Task statement: Scan the records below for the line with "clockwise: -120" and the line with "in_first: [356, 61, 414, 130]", and retype that range exactly, both ends included, pictures excepted.
------------
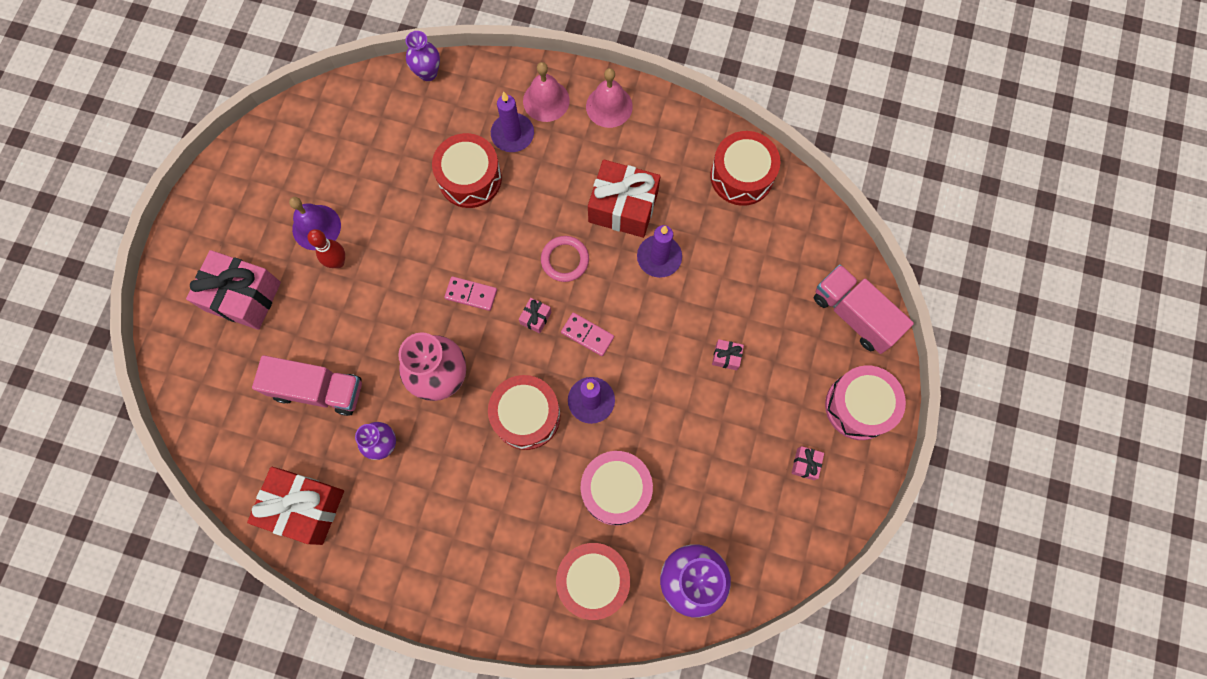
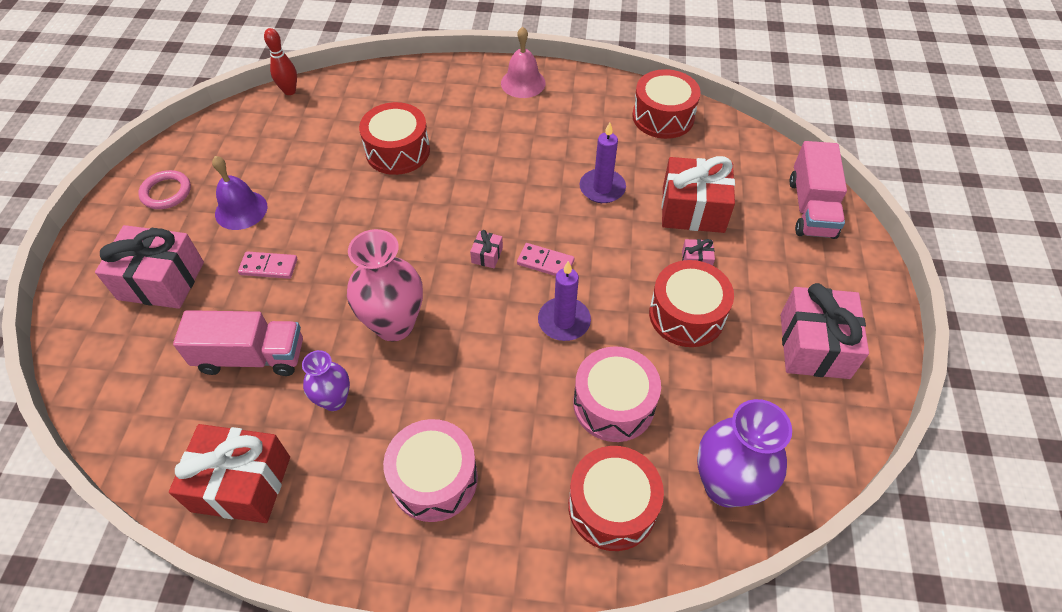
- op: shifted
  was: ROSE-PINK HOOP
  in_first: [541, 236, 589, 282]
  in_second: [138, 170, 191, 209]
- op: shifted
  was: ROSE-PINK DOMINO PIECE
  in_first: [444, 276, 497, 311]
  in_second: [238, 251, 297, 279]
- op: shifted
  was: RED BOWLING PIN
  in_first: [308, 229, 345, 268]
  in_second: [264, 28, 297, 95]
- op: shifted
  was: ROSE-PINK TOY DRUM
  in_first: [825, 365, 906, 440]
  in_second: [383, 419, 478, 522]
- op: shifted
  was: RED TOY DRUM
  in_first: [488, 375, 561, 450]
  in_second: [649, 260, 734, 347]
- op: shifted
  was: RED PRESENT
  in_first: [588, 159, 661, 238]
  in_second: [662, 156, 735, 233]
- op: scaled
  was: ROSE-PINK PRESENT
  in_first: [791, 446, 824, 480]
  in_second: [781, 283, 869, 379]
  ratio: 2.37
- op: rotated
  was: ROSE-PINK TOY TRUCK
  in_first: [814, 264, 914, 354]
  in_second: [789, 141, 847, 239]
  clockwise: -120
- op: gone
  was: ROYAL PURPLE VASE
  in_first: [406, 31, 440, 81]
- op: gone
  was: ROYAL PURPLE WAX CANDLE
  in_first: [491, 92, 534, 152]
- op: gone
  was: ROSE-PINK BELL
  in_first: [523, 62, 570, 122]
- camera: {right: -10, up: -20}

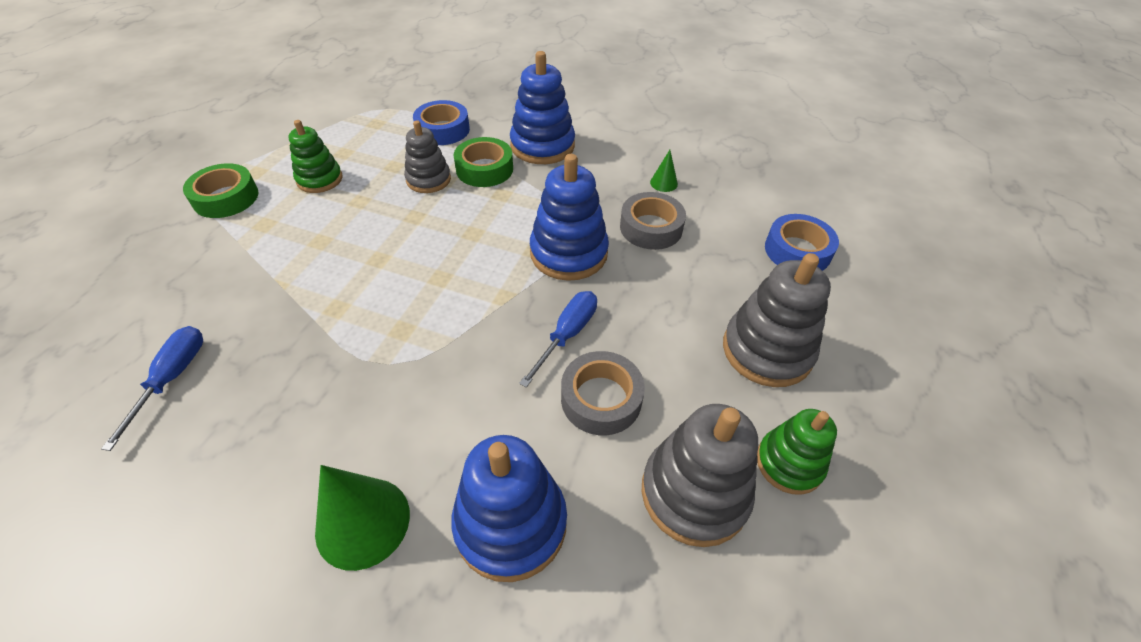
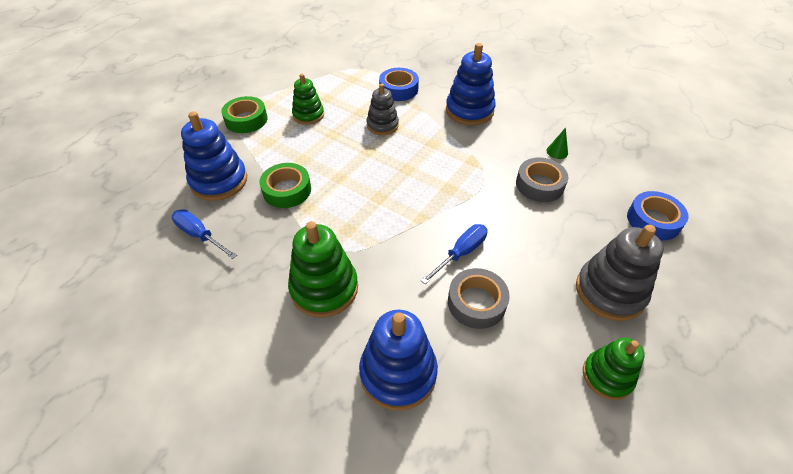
- op: rotated
  was: COBALT SCREWDRIVER
  in_first: [101, 326, 203, 451]
  in_second: [172, 209, 237, 259]
  clockwise: -75
- op: shifted
  was: COBALT STACKING RINGS
  in_first: [530, 154, 609, 281]
  in_second: [181, 111, 247, 201]
- op: shifted
  was: EMERALD ROLL OF TAPE
  in_first: [454, 137, 513, 187]
  in_second: [259, 163, 311, 208]
- op: new
  now: EMERALD STACKING RINGS
  in_second: [288, 221, 358, 318]
- op: gone
  was: EMERALD SOLID CONE
  in_first: [315, 465, 410, 571]
- op: gone
  was: GRAY STACKING RINGS
  in_first: [642, 404, 758, 547]
- camera: {right: 15, up: 0}

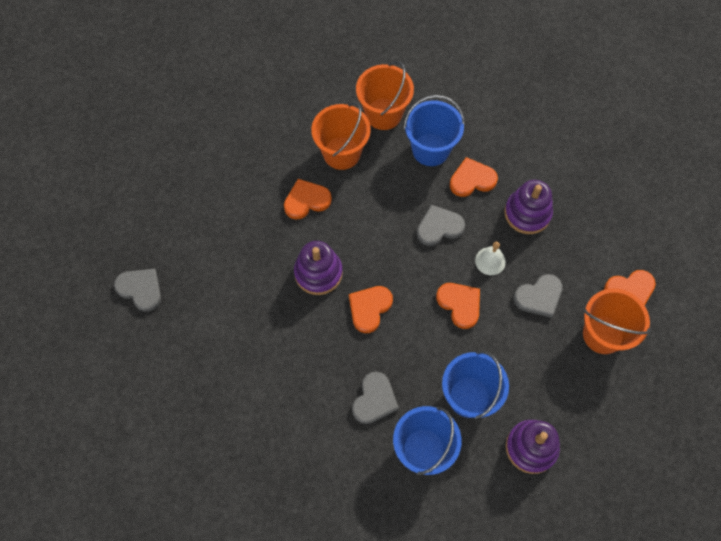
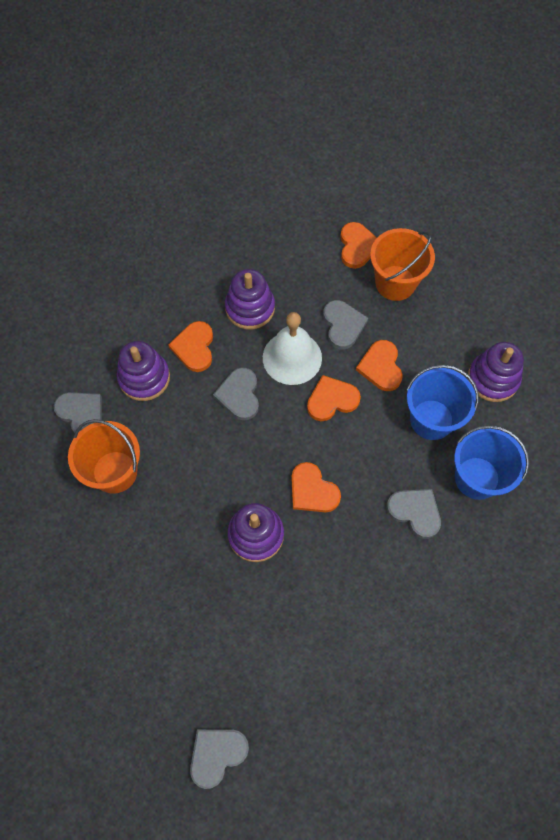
- op: swapped
  was: BRIGHT ORANGE PAIL
  now: GRAY HEART
  in_first: [356, 61, 414, 130]
  in_second: [54, 392, 102, 433]
- op: swapped
  was: COBALT PAIL
  now: ROYAL PURPLE STACKING RINGS
  in_first: [404, 95, 465, 166]
  in_second: [117, 341, 170, 401]
- op: scaled
  was: WHITE BELL
  in_first: [475, 242, 506, 275]
  in_second: [263, 312, 322, 385]
  ratio: 1.83
- op: shifted
  was: BRIGHT ORANGE HEART
  in_first: [284, 179, 332, 220]
  in_second: [356, 340, 403, 391]
- camera: {right: -75, up: 0}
------------
Written response:
  clockwise: -120
- op: gone
  was: ROYAL PURPLE VASE
  in_first: [406, 31, 440, 81]
- op: gone
  was: ROYAL PURPLE WAX CANDLE
  in_first: [491, 92, 534, 152]
- op: gone
  was: ROSE-PINK BELL
  in_first: [523, 62, 570, 122]
- camera: {right: -10, up: -20}

- op: rotated
  was: COBALT SCREWDRIVER
  in_first: [101, 326, 203, 451]
  in_second: [172, 209, 237, 259]
  clockwise: -75
- op: shifted
  was: COBALT STACKING RINGS
  in_first: [530, 154, 609, 281]
  in_second: [181, 111, 247, 201]
- op: shifted
  was: EMERALD ROLL OF TAPE
  in_first: [454, 137, 513, 187]
  in_second: [259, 163, 311, 208]
- op: new
  now: EMERALD STACKING RINGS
  in_second: [288, 221, 358, 318]
- op: gone
  was: EMERALD SOLID CONE
  in_first: [315, 465, 410, 571]
- op: gone
  was: GRAY STACKING RINGS
  in_first: [642, 404, 758, 547]
- camera: {right: 15, up: 0}

- op: swapped
  was: BRIGHT ORANGE PAIL
  now: GRAY HEART
  in_first: [356, 61, 414, 130]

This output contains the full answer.